:: Task directions ::
Every record must be repeated precisely as it stands.
*** Data listing
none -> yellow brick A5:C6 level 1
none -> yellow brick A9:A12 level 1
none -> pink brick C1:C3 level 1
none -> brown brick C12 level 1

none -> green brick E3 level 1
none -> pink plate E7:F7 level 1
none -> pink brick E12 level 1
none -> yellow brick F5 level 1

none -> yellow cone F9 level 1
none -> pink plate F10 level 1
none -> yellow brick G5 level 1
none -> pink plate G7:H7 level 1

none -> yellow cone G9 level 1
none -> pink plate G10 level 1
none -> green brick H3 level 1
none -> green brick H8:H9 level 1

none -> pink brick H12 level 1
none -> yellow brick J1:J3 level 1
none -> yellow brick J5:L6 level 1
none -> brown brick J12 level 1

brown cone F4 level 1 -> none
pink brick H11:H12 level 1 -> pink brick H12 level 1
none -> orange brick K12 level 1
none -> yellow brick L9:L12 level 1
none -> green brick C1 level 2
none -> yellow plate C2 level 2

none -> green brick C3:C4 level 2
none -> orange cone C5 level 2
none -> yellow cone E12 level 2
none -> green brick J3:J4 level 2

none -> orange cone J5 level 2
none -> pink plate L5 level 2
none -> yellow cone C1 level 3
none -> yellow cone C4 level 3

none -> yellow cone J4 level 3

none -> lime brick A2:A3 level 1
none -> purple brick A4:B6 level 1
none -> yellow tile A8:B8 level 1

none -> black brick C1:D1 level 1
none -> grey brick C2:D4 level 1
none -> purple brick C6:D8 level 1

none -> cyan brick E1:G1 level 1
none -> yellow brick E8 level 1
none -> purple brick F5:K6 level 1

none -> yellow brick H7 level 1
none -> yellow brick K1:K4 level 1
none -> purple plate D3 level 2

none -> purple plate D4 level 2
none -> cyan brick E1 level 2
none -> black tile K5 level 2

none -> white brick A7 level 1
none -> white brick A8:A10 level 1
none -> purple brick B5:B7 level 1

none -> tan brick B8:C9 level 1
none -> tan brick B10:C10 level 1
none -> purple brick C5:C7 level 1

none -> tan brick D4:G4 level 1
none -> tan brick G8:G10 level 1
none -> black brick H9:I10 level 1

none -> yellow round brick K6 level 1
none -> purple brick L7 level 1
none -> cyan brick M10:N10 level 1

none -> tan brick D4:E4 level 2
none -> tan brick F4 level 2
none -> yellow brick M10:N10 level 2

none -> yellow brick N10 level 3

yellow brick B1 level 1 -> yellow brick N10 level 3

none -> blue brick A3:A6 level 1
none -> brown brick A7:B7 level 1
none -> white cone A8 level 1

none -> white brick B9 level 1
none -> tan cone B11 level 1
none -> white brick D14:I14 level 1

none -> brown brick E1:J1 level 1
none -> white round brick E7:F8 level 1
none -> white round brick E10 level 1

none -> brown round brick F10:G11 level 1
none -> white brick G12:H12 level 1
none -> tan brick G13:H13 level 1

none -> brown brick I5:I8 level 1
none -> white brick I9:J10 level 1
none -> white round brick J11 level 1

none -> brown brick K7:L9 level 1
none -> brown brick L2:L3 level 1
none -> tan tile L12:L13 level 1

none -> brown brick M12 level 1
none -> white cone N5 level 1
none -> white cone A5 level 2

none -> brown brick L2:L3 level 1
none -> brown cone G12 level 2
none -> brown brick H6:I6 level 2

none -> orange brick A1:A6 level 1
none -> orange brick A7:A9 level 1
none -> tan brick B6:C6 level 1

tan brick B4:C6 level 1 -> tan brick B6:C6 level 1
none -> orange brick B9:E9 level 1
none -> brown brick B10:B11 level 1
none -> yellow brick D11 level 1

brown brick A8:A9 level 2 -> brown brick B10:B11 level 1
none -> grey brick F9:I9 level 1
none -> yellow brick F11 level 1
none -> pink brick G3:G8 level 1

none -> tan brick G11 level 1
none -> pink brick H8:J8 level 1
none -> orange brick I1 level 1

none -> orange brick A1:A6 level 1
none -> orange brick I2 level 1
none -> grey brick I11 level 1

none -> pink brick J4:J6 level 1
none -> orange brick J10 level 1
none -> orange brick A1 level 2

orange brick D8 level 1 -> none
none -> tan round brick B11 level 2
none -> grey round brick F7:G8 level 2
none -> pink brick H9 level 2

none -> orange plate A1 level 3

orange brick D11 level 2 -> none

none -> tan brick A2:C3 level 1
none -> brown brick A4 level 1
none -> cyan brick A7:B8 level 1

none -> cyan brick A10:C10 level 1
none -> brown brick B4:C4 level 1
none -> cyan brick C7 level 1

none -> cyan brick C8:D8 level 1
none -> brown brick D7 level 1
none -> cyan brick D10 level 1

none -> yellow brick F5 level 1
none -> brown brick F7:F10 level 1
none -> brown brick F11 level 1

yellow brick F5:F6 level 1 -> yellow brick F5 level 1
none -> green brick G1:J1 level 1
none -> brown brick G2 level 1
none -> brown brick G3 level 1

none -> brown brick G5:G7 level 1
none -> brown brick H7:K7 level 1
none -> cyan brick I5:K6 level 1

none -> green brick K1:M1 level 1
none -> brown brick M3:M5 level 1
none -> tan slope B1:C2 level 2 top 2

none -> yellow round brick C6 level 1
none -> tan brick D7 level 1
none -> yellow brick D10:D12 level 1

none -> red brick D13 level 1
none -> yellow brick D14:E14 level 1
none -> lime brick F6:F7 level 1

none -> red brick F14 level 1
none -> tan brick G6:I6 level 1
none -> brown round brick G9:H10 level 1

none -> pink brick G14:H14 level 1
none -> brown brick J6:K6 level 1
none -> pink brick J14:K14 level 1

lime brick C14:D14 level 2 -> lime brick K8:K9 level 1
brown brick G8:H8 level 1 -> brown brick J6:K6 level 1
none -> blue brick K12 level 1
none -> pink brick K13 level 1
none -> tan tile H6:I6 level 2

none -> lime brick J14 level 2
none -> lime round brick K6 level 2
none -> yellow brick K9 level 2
******
:: Reply to the task ::
none -> yellow brick A5:C6 level 1
none -> yellow brick A9:A12 level 1
none -> pink brick C1:C3 level 1
none -> brown brick C12 level 1

none -> green brick E3 level 1
none -> pink plate E7:F7 level 1
none -> pink brick E12 level 1
none -> yellow brick F5 level 1

none -> yellow cone F9 level 1
none -> pink plate F10 level 1
none -> yellow brick G5 level 1
none -> pink plate G7:H7 level 1

none -> yellow cone G9 level 1
none -> pink plate G10 level 1
none -> green brick H3 level 1
none -> green brick H8:H9 level 1

none -> pink brick H12 level 1
none -> yellow brick J1:J3 level 1
none -> yellow brick J5:L6 level 1
none -> brown brick J12 level 1

brown cone F4 level 1 -> none
pink brick H11:H12 level 1 -> pink brick H12 level 1
none -> orange brick K12 level 1
none -> yellow brick L9:L12 level 1
none -> green brick C1 level 2
none -> yellow plate C2 level 2

none -> green brick C3:C4 level 2
none -> orange cone C5 level 2
none -> yellow cone E12 level 2
none -> green brick J3:J4 level 2

none -> orange cone J5 level 2
none -> pink plate L5 level 2
none -> yellow cone C1 level 3
none -> yellow cone C4 level 3

none -> yellow cone J4 level 3

none -> lime brick A2:A3 level 1
none -> purple brick A4:B6 level 1
none -> yellow tile A8:B8 level 1

none -> black brick C1:D1 level 1
none -> grey brick C2:D4 level 1
none -> purple brick C6:D8 level 1

none -> cyan brick E1:G1 level 1
none -> yellow brick E8 level 1
none -> purple brick F5:K6 level 1

none -> yellow brick H7 level 1
none -> yellow brick K1:K4 level 1
none -> purple plate D3 level 2

none -> purple plate D4 level 2
none -> cyan brick E1 level 2
none -> black tile K5 level 2

none -> white brick A7 level 1
none -> white brick A8:A10 level 1
none -> purple brick B5:B7 level 1

none -> tan brick B8:C9 level 1
none -> tan brick B10:C10 level 1
none -> purple brick C5:C7 level 1

none -> tan brick D4:G4 level 1
none -> tan brick G8:G10 level 1
none -> black brick H9:I10 level 1

none -> yellow round brick K6 level 1
none -> purple brick L7 level 1
none -> cyan brick M10:N10 level 1

none -> tan brick D4:E4 level 2
none -> tan brick F4 level 2
none -> yellow brick M10:N10 level 2

none -> yellow brick N10 level 3

yellow brick B1 level 1 -> yellow brick N10 level 3

none -> blue brick A3:A6 level 1
none -> brown brick A7:B7 level 1
none -> white cone A8 level 1

none -> white brick B9 level 1
none -> tan cone B11 level 1
none -> white brick D14:I14 level 1

none -> brown brick E1:J1 level 1
none -> white round brick E7:F8 level 1
none -> white round brick E10 level 1

none -> brown round brick F10:G11 level 1
none -> white brick G12:H12 level 1
none -> tan brick G13:H13 level 1

none -> brown brick I5:I8 level 1
none -> white brick I9:J10 level 1
none -> white round brick J11 level 1

none -> brown brick K7:L9 level 1
none -> brown brick L2:L3 level 1
none -> tan tile L12:L13 level 1

none -> brown brick M12 level 1
none -> white cone N5 level 1
none -> white cone A5 level 2

none -> brown brick L2:L3 level 1
none -> brown cone G12 level 2
none -> brown brick H6:I6 level 2

none -> orange brick A1:A6 level 1
none -> orange brick A7:A9 level 1
none -> tan brick B6:C6 level 1

tan brick B4:C6 level 1 -> tan brick B6:C6 level 1
none -> orange brick B9:E9 level 1
none -> brown brick B10:B11 level 1
none -> yellow brick D11 level 1

brown brick A8:A9 level 2 -> brown brick B10:B11 level 1
none -> grey brick F9:I9 level 1
none -> yellow brick F11 level 1
none -> pink brick G3:G8 level 1

none -> tan brick G11 level 1
none -> pink brick H8:J8 level 1
none -> orange brick I1 level 1

none -> orange brick A1:A6 level 1
none -> orange brick I2 level 1
none -> grey brick I11 level 1

none -> pink brick J4:J6 level 1
none -> orange brick J10 level 1
none -> orange brick A1 level 2

orange brick D8 level 1 -> none
none -> tan round brick B11 level 2
none -> grey round brick F7:G8 level 2
none -> pink brick H9 level 2

none -> orange plate A1 level 3

orange brick D11 level 2 -> none

none -> tan brick A2:C3 level 1
none -> brown brick A4 level 1
none -> cyan brick A7:B8 level 1

none -> cyan brick A10:C10 level 1
none -> brown brick B4:C4 level 1
none -> cyan brick C7 level 1

none -> cyan brick C8:D8 level 1
none -> brown brick D7 level 1
none -> cyan brick D10 level 1

none -> yellow brick F5 level 1
none -> brown brick F7:F10 level 1
none -> brown brick F11 level 1

yellow brick F5:F6 level 1 -> yellow brick F5 level 1
none -> green brick G1:J1 level 1
none -> brown brick G2 level 1
none -> brown brick G3 level 1

none -> brown brick G5:G7 level 1
none -> brown brick H7:K7 level 1
none -> cyan brick I5:K6 level 1

none -> green brick K1:M1 level 1
none -> brown brick M3:M5 level 1
none -> tan slope B1:C2 level 2 top 2

none -> yellow round brick C6 level 1
none -> tan brick D7 level 1
none -> yellow brick D10:D12 level 1

none -> red brick D13 level 1
none -> yellow brick D14:E14 level 1
none -> lime brick F6:F7 level 1

none -> red brick F14 level 1
none -> tan brick G6:I6 level 1
none -> brown round brick G9:H10 level 1

none -> pink brick G14:H14 level 1
none -> brown brick J6:K6 level 1
none -> pink brick J14:K14 level 1

lime brick C14:D14 level 2 -> lime brick K8:K9 level 1
brown brick G8:H8 level 1 -> brown brick J6:K6 level 1
none -> blue brick K12 level 1
none -> pink brick K13 level 1
none -> tan tile H6:I6 level 2

none -> lime brick J14 level 2
none -> lime round brick K6 level 2
none -> yellow brick K9 level 2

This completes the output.